START RECORDS FOR THIS TASK

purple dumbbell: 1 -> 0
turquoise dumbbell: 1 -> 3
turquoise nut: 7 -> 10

END RECORDS FOR THIS TASK
START RECORDS FOR THIS TASK

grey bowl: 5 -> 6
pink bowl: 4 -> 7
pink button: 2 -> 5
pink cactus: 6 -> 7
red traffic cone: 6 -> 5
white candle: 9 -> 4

END RECORDS FOR THIS TASK

**WORK TO BE COMPLETED:** Copy out the lines above exactly, beginning at the one that contains "pink cactus: 6 -> 7" and ending at the one that contains "white candle: 9 -> 4".

**EXPECTED OUTPUT:**
pink cactus: 6 -> 7
red traffic cone: 6 -> 5
white candle: 9 -> 4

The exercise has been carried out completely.